> **Stated problem**
Copy out every line that contains the word "Find".

'''

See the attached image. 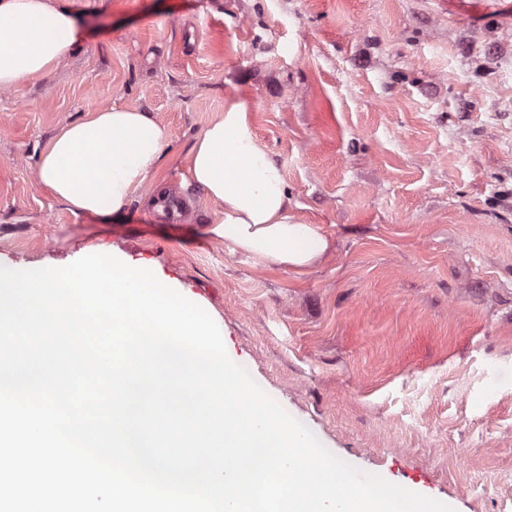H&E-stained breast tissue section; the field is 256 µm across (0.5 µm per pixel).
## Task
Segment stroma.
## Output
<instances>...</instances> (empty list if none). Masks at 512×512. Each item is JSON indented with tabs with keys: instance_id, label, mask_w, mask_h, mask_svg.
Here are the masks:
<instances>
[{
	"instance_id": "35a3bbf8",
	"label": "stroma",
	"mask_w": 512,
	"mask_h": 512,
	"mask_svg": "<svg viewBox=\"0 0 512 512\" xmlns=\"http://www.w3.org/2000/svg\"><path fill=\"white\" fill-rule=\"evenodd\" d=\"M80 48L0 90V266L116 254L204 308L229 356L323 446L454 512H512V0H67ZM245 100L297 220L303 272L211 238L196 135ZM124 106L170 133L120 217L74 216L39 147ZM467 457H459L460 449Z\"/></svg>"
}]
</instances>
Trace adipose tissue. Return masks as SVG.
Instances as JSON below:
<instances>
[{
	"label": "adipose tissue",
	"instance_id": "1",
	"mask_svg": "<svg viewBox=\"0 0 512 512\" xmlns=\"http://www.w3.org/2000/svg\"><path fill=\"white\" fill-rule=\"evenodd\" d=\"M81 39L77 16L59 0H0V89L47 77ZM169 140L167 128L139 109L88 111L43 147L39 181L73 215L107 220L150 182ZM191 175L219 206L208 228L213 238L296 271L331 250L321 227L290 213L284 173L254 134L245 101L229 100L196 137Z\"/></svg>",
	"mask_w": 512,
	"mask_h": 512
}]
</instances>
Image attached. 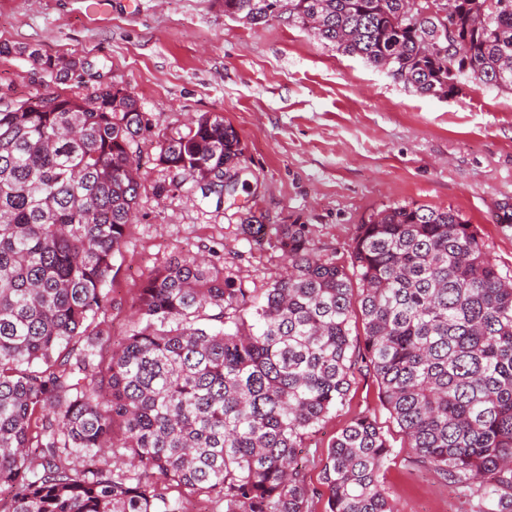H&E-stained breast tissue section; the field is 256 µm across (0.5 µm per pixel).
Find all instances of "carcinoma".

'''
'''

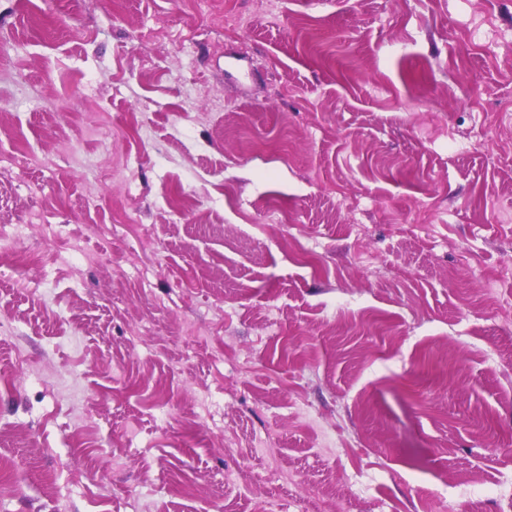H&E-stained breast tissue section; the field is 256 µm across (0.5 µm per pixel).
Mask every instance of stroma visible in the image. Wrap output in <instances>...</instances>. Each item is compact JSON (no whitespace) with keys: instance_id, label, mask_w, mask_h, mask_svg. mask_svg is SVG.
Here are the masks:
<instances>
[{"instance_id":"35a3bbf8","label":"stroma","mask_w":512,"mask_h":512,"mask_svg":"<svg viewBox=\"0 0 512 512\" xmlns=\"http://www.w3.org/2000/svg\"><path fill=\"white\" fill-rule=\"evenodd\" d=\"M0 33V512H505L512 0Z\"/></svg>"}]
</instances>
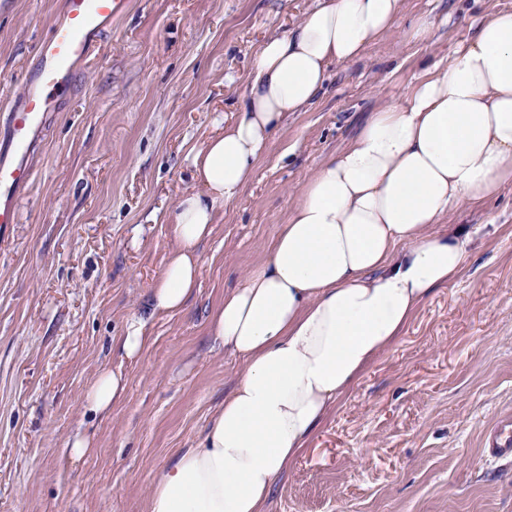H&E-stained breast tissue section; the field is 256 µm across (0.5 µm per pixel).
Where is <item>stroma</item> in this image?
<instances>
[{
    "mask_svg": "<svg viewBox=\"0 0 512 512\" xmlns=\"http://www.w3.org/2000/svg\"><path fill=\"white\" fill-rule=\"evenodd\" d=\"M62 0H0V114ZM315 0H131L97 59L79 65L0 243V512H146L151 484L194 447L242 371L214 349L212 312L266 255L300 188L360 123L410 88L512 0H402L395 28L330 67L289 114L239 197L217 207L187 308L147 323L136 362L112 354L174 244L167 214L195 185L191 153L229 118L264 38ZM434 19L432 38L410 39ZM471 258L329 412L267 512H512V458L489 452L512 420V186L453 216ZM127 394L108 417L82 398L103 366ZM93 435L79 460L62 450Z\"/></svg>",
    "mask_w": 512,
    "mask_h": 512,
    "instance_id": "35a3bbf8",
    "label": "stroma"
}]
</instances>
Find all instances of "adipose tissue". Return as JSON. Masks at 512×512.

'''

> **Response**
Find all instances of "carcinoma".
Find all instances of "adipose tissue". Return as JSON. Masks at 512×512.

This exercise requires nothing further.